Start of Given information
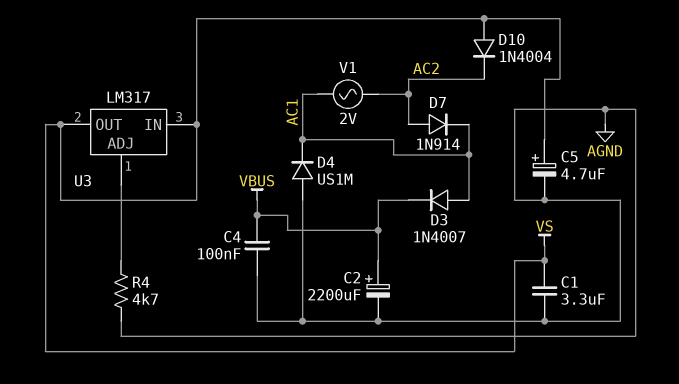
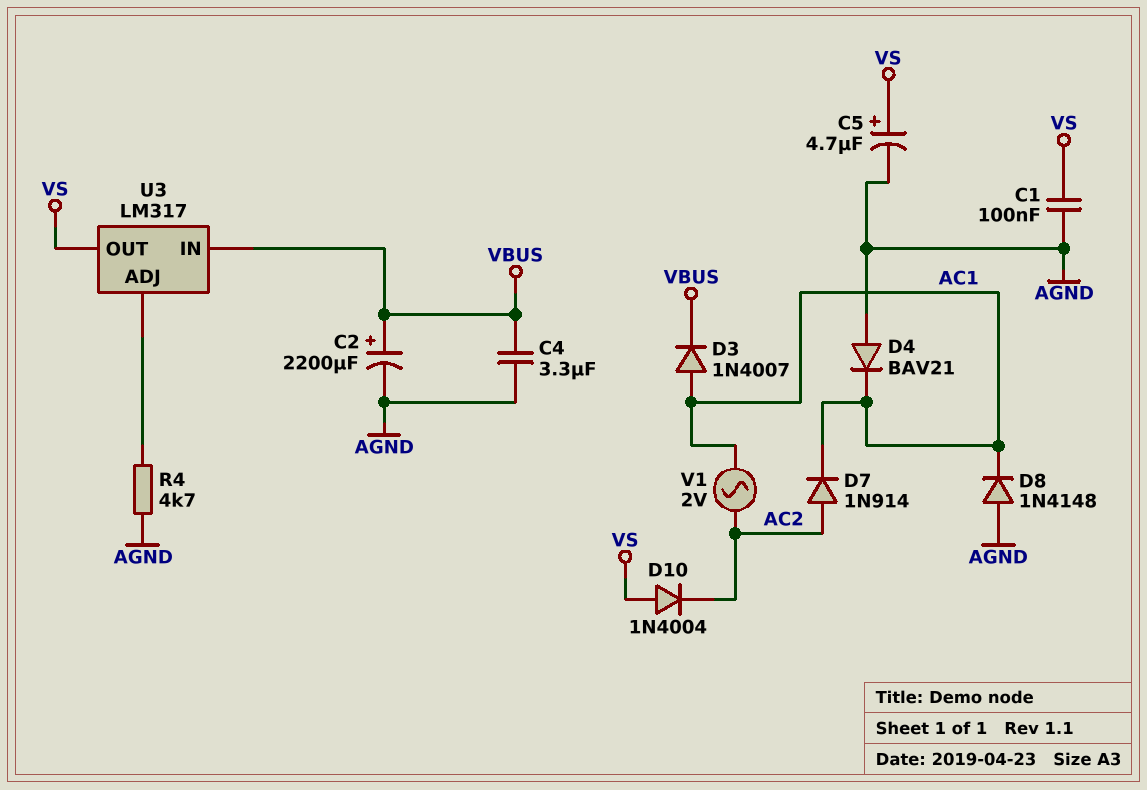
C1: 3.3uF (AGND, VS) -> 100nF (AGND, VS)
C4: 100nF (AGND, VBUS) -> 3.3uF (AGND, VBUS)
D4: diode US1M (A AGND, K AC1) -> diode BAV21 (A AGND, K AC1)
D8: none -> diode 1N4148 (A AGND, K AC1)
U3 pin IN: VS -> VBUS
End of Given information
Activity
Among the lines of the material above, tally those containing "AGND" and respond with the total only.

Output below
4